======== GIVEN RECORDS

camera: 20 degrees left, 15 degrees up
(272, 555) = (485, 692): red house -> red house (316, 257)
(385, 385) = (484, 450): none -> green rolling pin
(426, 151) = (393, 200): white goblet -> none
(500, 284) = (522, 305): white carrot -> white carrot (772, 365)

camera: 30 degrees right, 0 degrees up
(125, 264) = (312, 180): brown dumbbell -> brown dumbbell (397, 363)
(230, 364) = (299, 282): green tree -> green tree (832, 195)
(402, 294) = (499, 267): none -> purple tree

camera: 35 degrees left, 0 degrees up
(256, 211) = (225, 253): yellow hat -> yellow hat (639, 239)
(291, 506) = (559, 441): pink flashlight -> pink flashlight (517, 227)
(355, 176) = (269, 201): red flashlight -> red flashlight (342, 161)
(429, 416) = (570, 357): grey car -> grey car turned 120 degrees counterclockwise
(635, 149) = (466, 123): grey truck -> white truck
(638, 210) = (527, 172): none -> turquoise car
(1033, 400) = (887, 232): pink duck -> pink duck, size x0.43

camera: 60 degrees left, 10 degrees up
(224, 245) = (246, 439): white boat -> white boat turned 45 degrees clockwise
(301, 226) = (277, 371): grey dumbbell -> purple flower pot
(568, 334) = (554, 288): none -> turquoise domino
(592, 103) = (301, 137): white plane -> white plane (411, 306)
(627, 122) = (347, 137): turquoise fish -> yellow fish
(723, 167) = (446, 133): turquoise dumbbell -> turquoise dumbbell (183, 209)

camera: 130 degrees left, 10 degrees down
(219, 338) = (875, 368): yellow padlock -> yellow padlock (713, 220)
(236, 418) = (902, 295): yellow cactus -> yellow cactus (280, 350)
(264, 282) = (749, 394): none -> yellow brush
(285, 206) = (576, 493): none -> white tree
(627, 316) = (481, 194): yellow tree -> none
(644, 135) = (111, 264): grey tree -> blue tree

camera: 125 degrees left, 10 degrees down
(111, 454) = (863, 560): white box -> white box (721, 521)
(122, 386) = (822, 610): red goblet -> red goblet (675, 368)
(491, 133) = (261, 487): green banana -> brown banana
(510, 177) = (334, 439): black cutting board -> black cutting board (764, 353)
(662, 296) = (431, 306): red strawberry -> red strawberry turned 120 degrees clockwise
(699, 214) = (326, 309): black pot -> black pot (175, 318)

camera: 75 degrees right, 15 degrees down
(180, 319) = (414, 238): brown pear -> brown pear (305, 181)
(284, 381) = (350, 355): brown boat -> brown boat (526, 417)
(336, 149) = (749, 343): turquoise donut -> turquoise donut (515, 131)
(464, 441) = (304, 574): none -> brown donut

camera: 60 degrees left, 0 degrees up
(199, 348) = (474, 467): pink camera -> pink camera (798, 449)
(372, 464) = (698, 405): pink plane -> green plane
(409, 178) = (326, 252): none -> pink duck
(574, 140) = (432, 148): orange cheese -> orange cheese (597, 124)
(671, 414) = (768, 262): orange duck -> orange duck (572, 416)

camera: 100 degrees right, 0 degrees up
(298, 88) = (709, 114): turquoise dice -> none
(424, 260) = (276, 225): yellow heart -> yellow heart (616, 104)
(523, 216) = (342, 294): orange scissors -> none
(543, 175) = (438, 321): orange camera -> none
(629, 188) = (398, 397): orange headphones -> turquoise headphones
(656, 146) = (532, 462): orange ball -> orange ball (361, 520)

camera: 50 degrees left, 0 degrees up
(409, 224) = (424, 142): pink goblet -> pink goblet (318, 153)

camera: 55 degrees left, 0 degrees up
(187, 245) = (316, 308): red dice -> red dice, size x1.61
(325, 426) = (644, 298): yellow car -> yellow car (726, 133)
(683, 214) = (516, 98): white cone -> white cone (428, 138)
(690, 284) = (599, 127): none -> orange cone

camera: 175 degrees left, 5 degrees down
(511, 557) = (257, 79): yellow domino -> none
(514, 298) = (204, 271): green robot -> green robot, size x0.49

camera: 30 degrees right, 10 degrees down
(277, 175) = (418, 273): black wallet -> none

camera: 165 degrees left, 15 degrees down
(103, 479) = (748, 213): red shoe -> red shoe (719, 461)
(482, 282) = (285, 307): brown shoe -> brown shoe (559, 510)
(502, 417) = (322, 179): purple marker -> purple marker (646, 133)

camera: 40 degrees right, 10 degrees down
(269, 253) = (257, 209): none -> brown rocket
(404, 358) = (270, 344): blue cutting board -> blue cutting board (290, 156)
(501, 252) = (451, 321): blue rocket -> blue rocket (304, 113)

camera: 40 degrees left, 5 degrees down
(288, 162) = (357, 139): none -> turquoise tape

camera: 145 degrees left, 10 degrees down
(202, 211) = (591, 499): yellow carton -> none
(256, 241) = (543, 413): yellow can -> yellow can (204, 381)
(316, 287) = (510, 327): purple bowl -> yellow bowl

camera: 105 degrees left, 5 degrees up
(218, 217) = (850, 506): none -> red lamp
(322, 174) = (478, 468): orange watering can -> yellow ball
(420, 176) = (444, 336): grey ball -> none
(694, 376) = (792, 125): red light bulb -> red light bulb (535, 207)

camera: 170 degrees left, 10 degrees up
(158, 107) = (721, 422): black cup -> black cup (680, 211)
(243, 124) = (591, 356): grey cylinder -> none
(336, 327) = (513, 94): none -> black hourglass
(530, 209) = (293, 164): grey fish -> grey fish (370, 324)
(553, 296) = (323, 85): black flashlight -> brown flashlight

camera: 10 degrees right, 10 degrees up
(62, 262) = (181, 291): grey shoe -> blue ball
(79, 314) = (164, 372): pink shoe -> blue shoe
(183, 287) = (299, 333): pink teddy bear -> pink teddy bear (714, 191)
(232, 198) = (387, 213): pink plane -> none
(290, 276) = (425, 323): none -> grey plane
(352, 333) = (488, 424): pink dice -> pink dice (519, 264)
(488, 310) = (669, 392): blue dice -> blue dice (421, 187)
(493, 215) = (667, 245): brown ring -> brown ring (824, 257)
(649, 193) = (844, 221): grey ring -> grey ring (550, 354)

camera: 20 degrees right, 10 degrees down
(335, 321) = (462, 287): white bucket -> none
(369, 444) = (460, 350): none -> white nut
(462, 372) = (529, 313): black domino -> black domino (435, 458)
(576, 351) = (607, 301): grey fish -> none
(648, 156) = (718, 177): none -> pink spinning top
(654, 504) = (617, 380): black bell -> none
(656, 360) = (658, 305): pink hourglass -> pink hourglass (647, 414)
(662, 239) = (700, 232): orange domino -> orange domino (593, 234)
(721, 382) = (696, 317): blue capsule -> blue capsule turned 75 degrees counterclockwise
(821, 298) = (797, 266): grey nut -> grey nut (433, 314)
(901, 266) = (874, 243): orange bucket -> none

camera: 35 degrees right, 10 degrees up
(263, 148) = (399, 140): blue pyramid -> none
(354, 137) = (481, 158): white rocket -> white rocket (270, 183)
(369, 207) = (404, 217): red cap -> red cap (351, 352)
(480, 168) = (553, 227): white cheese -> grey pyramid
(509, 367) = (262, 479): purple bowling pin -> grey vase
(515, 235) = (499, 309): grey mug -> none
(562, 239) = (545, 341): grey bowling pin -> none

================

* **PROBLEM TO WORK ON**: Exactly as they stand, please print the lines from the first line of the records above down to the line that includes "(180, 319) = (414, 238): brown", both of those included and no others.

* **TASK RESULT**:
camera: 20 degrees left, 15 degrees up
(272, 555) = (485, 692): red house -> red house (316, 257)
(385, 385) = (484, 450): none -> green rolling pin
(426, 151) = (393, 200): white goblet -> none
(500, 284) = (522, 305): white carrot -> white carrot (772, 365)

camera: 30 degrees right, 0 degrees up
(125, 264) = (312, 180): brown dumbbell -> brown dumbbell (397, 363)
(230, 364) = (299, 282): green tree -> green tree (832, 195)
(402, 294) = (499, 267): none -> purple tree

camera: 35 degrees left, 0 degrees up
(256, 211) = (225, 253): yellow hat -> yellow hat (639, 239)
(291, 506) = (559, 441): pink flashlight -> pink flashlight (517, 227)
(355, 176) = (269, 201): red flashlight -> red flashlight (342, 161)
(429, 416) = (570, 357): grey car -> grey car turned 120 degrees counterclockwise
(635, 149) = (466, 123): grey truck -> white truck
(638, 210) = (527, 172): none -> turquoise car
(1033, 400) = (887, 232): pink duck -> pink duck, size x0.43

camera: 60 degrees left, 10 degrees up
(224, 245) = (246, 439): white boat -> white boat turned 45 degrees clockwise
(301, 226) = (277, 371): grey dumbbell -> purple flower pot
(568, 334) = (554, 288): none -> turquoise domino
(592, 103) = (301, 137): white plane -> white plane (411, 306)
(627, 122) = (347, 137): turquoise fish -> yellow fish
(723, 167) = (446, 133): turquoise dumbbell -> turquoise dumbbell (183, 209)

camera: 130 degrees left, 10 degrees down
(219, 338) = (875, 368): yellow padlock -> yellow padlock (713, 220)
(236, 418) = (902, 295): yellow cactus -> yellow cactus (280, 350)
(264, 282) = (749, 394): none -> yellow brush
(285, 206) = (576, 493): none -> white tree
(627, 316) = (481, 194): yellow tree -> none
(644, 135) = (111, 264): grey tree -> blue tree

camera: 125 degrees left, 10 degrees down
(111, 454) = (863, 560): white box -> white box (721, 521)
(122, 386) = (822, 610): red goblet -> red goblet (675, 368)
(491, 133) = (261, 487): green banana -> brown banana
(510, 177) = (334, 439): black cutting board -> black cutting board (764, 353)
(662, 296) = (431, 306): red strawberry -> red strawberry turned 120 degrees clockwise
(699, 214) = (326, 309): black pot -> black pot (175, 318)

camera: 75 degrees right, 15 degrees down
(180, 319) = (414, 238): brown pear -> brown pear (305, 181)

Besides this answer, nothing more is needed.